> Task: Print each entry again exactly as written, and keep the pictures out.

(Image sets with object changes)
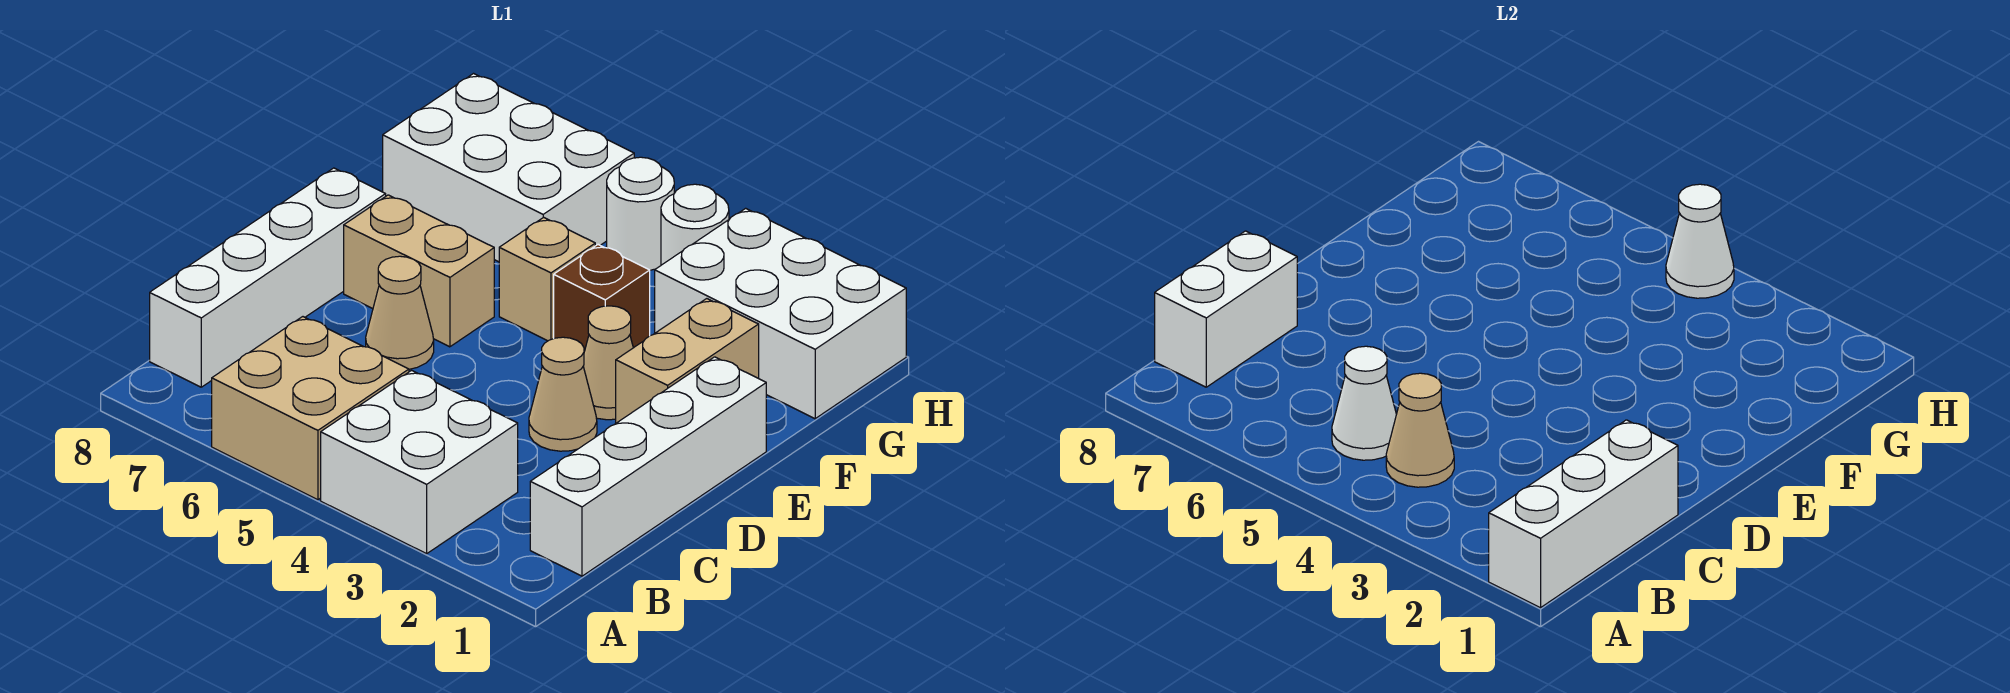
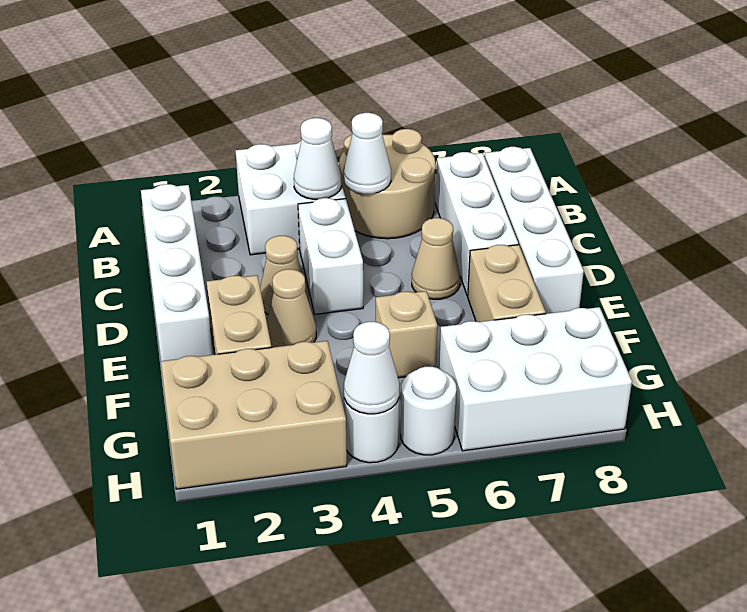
white brick A1:C1 level 2 -> white brick B7:D7 level 1
tan brick A5:B6 level 1 -> tan round brick A5:B6 level 1
tan cone B4 level 2 -> white cone B4 level 2
white brick B8:C8 level 2 -> white brick C4:D4 level 1
tan brick E6:E7 level 1 -> tan brick E7:F7 level 1
brown brick F4 level 1 -> none
white brick G1:H3 level 1 -> tan brick G1:H3 level 1

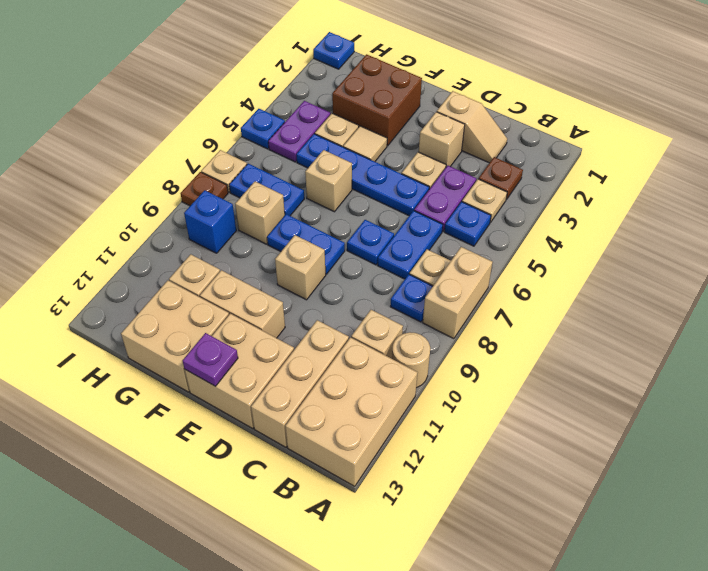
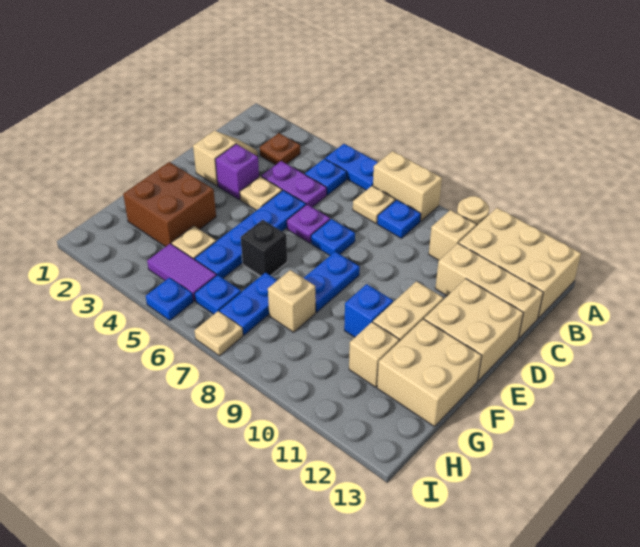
tan plate B4 level 1 -> none
blue plate C6:C7 level 1 -> blue plate A5:A6 level 1
tan brick D3 level 1 -> purple brick D3 level 1
tan brick E9 level 1 -> none
purple plate E13 level 2 -> purple plate D6 level 1
tan tile F4 level 1 -> none
tan brick F6 level 1 -> black brick F6 level 1
purple plate H4:H5 level 1 -> purple tile H4:H5 level 1
blue brick H9 level 1 -> blue brick F10 level 1
blue plate I1 level 1 -> blue plate H6 level 1
brown plate I8 level 1 -> none

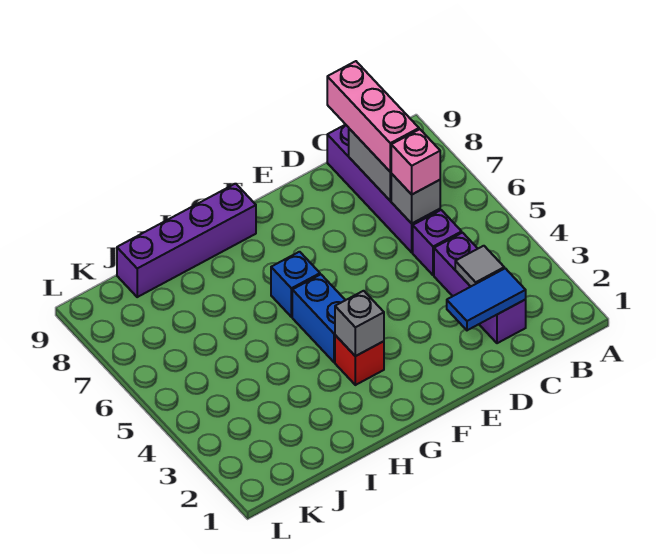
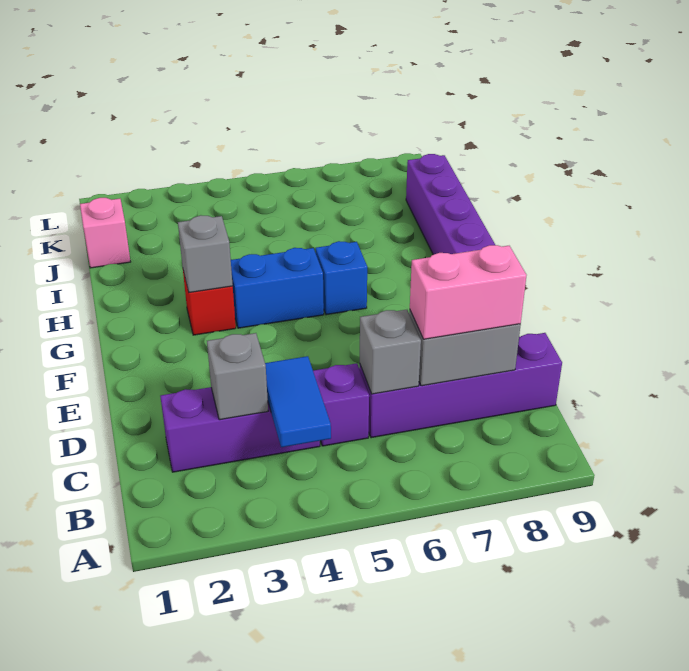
blue tile C2:D2 level 2 -> blue tile B4:C4 level 2
grey tile C3 level 2 -> grey brick C3 level 2
pink brick C6 level 3 -> pink brick J1 level 1
pink brick C7:C9 level 3 -> pink brick C7:C8 level 3

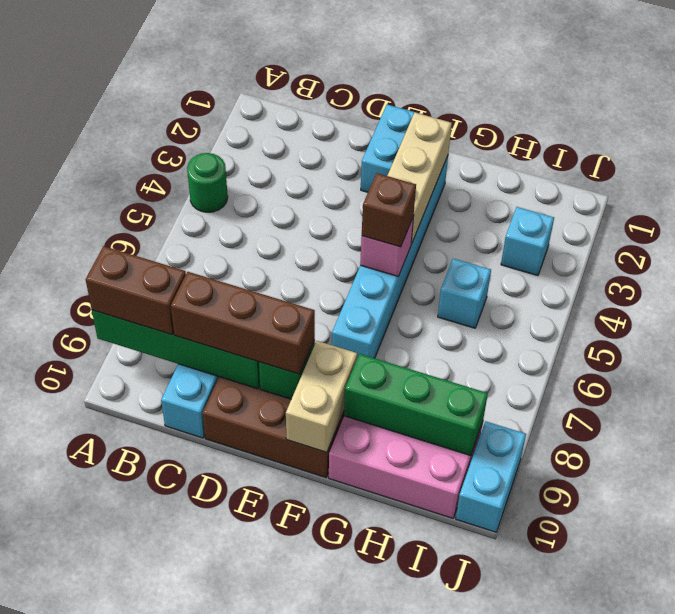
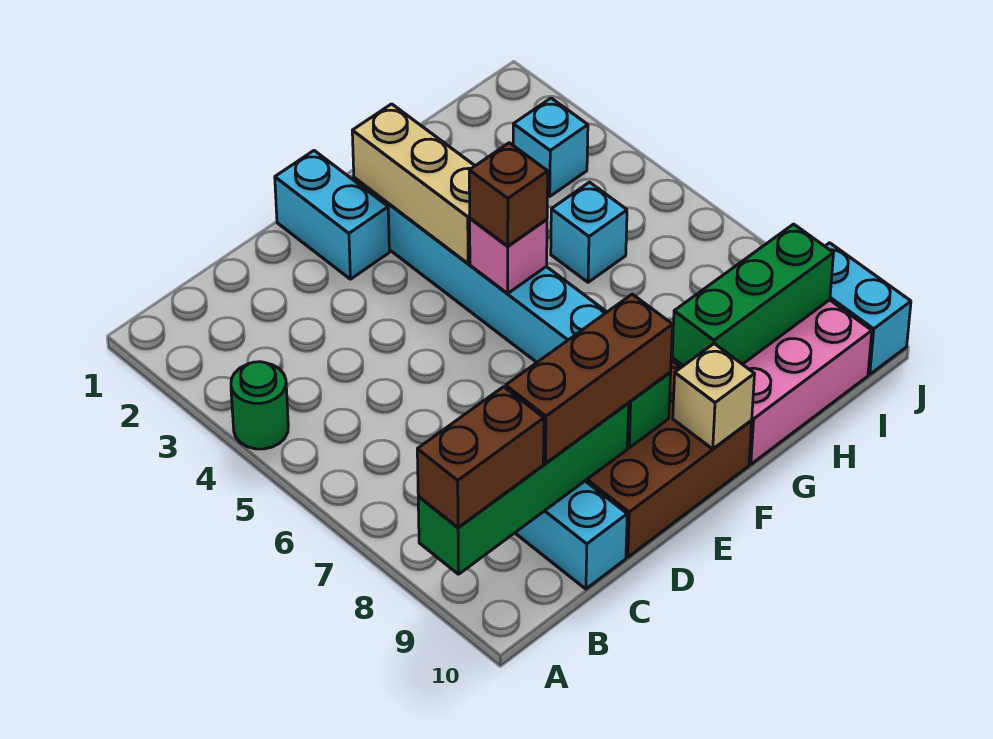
tan brick F9:F10 level 2 -> tan brick F10 level 2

> Output below:
white brick A1:C1 level 2 -> white brick B7:D7 level 1
tan brick A5:B6 level 1 -> tan round brick A5:B6 level 1
tan cone B4 level 2 -> white cone B4 level 2
white brick B8:C8 level 2 -> white brick C4:D4 level 1
tan brick E6:E7 level 1 -> tan brick E7:F7 level 1
brown brick F4 level 1 -> none
white brick G1:H3 level 1 -> tan brick G1:H3 level 1

tan plate B4 level 1 -> none
blue plate C6:C7 level 1 -> blue plate A5:A6 level 1
tan brick D3 level 1 -> purple brick D3 level 1
tan brick E9 level 1 -> none
purple plate E13 level 2 -> purple plate D6 level 1
tan tile F4 level 1 -> none
tan brick F6 level 1 -> black brick F6 level 1
purple plate H4:H5 level 1 -> purple tile H4:H5 level 1
blue brick H9 level 1 -> blue brick F10 level 1
blue plate I1 level 1 -> blue plate H6 level 1
brown plate I8 level 1 -> none

blue tile C2:D2 level 2 -> blue tile B4:C4 level 2
grey tile C3 level 2 -> grey brick C3 level 2
pink brick C6 level 3 -> pink brick J1 level 1
pink brick C7:C9 level 3 -> pink brick C7:C8 level 3

tan brick F9:F10 level 2 -> tan brick F10 level 2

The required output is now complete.